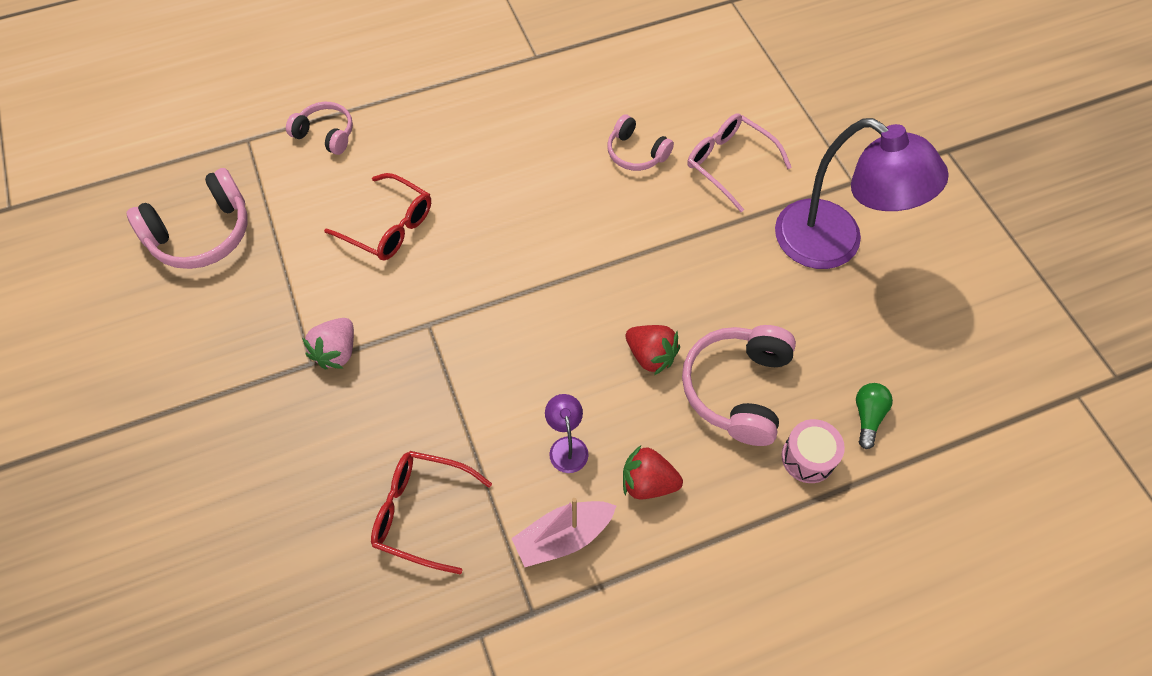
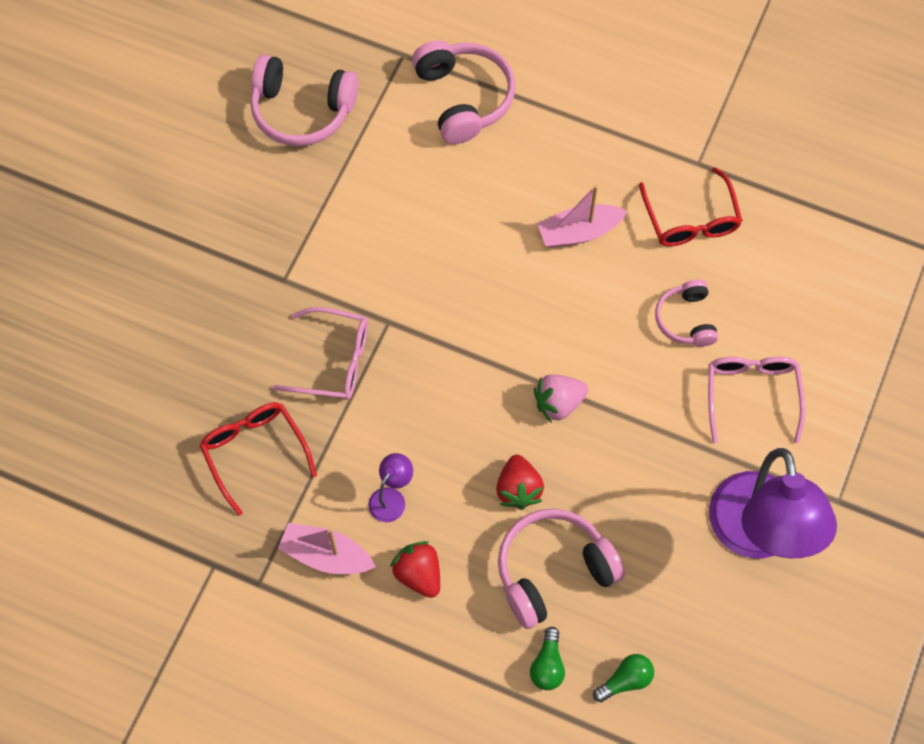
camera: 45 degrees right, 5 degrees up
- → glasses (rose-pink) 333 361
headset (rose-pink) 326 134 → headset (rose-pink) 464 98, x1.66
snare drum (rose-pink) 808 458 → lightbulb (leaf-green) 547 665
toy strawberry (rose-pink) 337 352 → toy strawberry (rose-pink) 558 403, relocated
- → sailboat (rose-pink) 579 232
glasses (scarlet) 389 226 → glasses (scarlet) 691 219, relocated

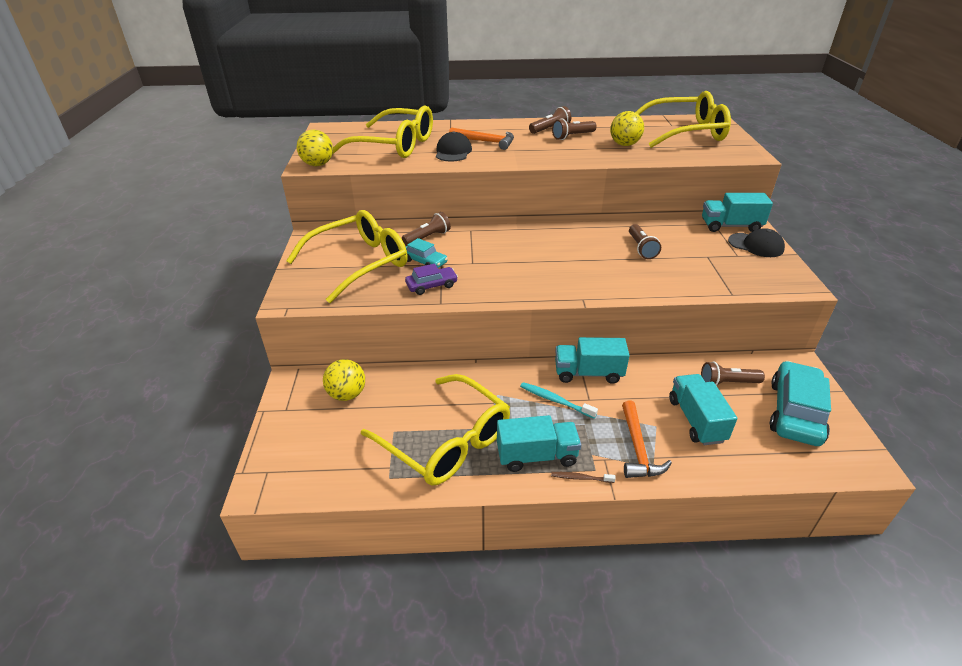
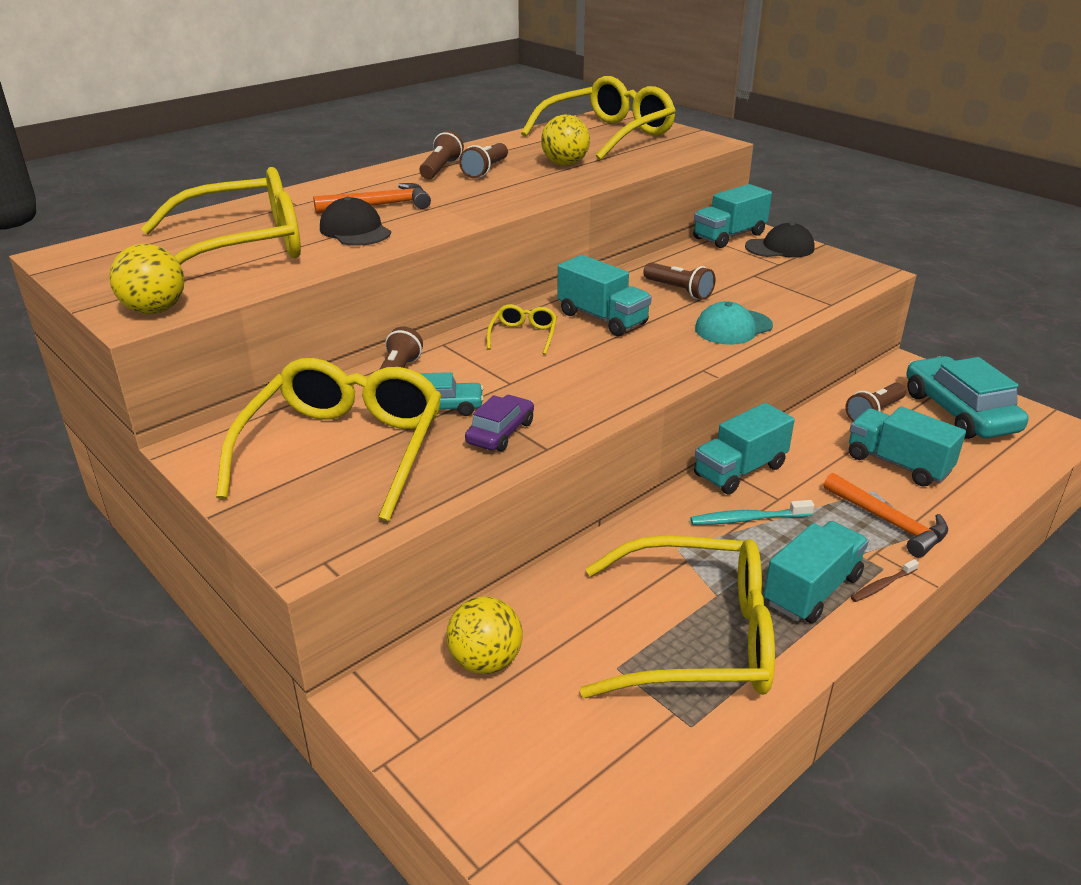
camera: 40 degrees left, 5 degrees down
- → glasses (yellow) 523 335
- → lorry (teal) 602 318
- → baseball cap (teal) 733 327

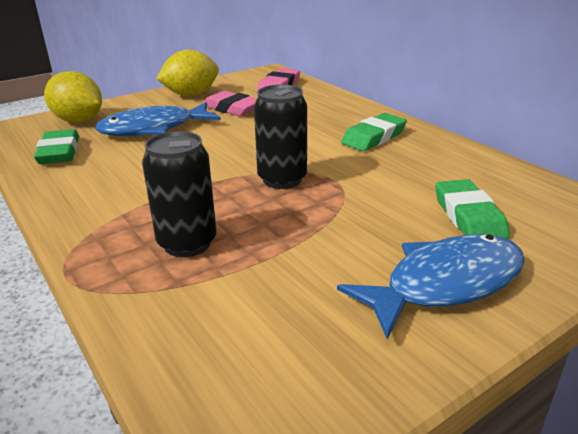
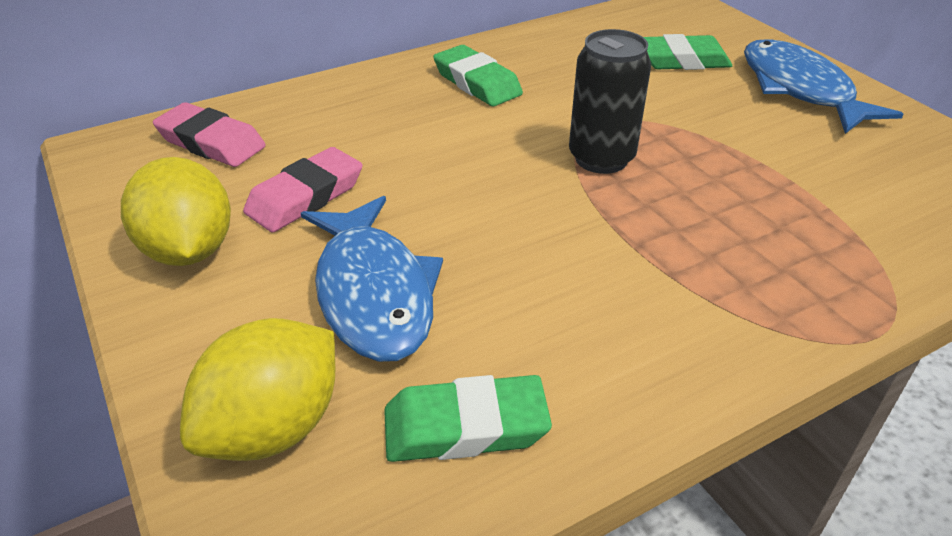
camera: 85 degrees left, 10 degrees up
soda can (ebony) 187 243 → -

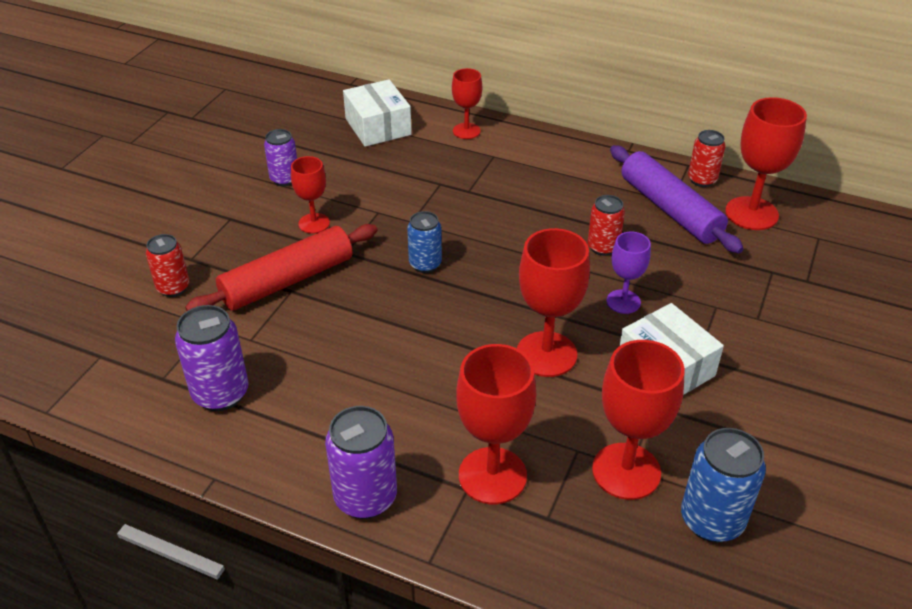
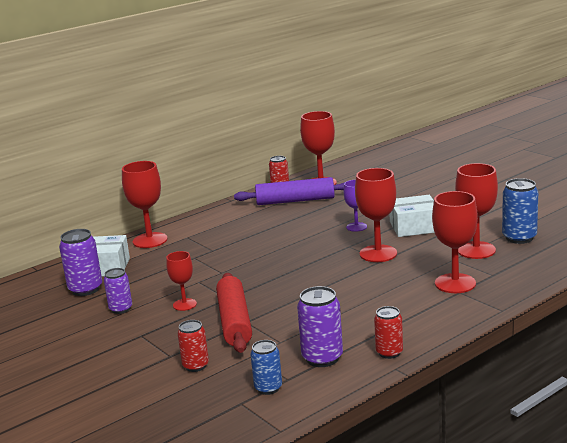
camera: 60 degrees left, 20 degrees down
soda can (violet) 365 497 → soda can (violet) 85 289, relocated
wine glass (scarlet) 466 131 → wine glass (scarlet) 150 240, x1.69
soda can (blue) 425 264 → soda can (blue) 268 388, relocated
soda can (scarlet) 603 247 → soda can (scarlet) 389 352, relocated

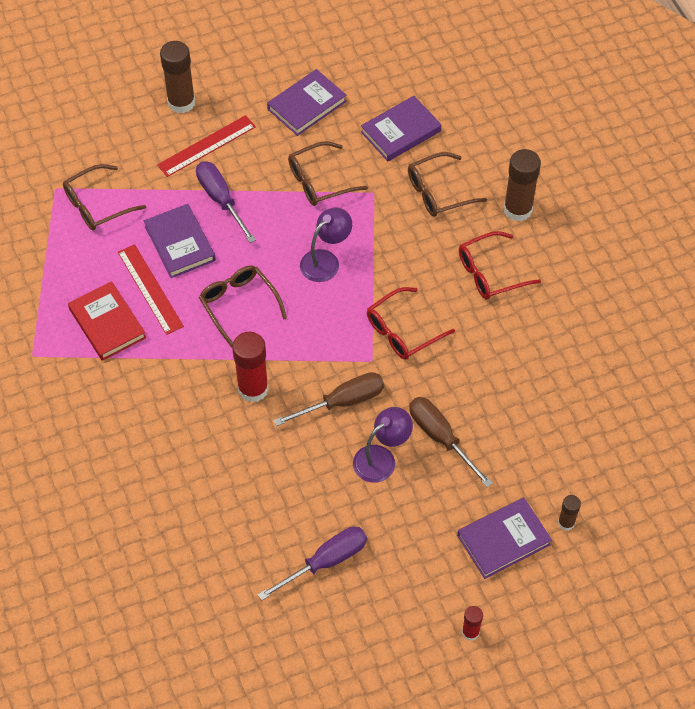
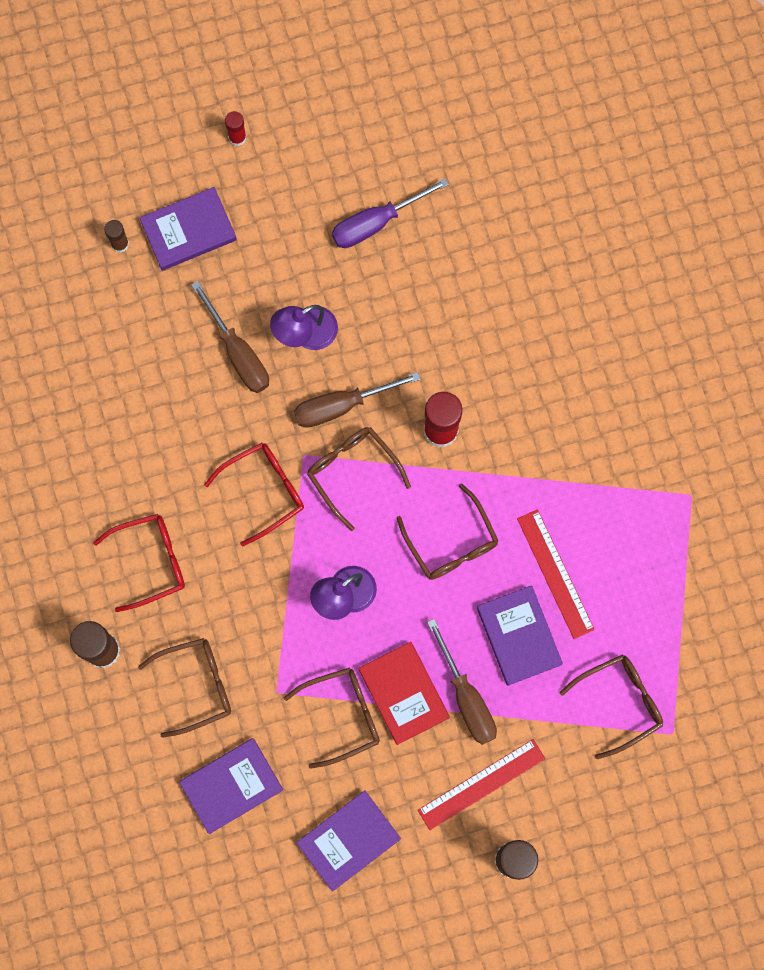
camera: 175 degrees left, 20 degrees up
- → glasses (dark brown) 353 472
hardback (scarlet) 107 323 → hardback (scarlet) 403 693, relocated
flat screwdriver (violet) 221 199 → flat screwdriver (dark brown) 466 697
———
The expected output is the complete listing, word for word, without any picture.

Response area –
camera: 45 degrees right, 5 degrees up
- → glasses (rose-pink) 333 361
headset (rose-pink) 326 134 → headset (rose-pink) 464 98, x1.66
snare drum (rose-pink) 808 458 → lightbulb (leaf-green) 547 665
toy strawberry (rose-pink) 337 352 → toy strawberry (rose-pink) 558 403, relocated
- → sailboat (rose-pink) 579 232
glasses (scarlet) 389 226 → glasses (scarlet) 691 219, relocated

camera: 40 degrees left, 5 degrees down
- → glasses (yellow) 523 335
- → lorry (teal) 602 318
- → baseball cap (teal) 733 327

camera: 85 degrees left, 10 degrees up
soda can (ebony) 187 243 → -

camera: 60 degrees left, 20 degrees down
soda can (violet) 365 497 → soda can (violet) 85 289, relocated
wine glass (scarlet) 466 131 → wine glass (scarlet) 150 240, x1.69
soda can (blue) 425 264 → soda can (blue) 268 388, relocated
soda can (scarlet) 603 247 → soda can (scarlet) 389 352, relocated

camera: 175 degrees left, 20 degrees up
- → glasses (dark brown) 353 472
hardback (scarlet) 107 323 → hardback (scarlet) 403 693, relocated
flat screwdriver (violet) 221 199 → flat screwdriver (dark brown) 466 697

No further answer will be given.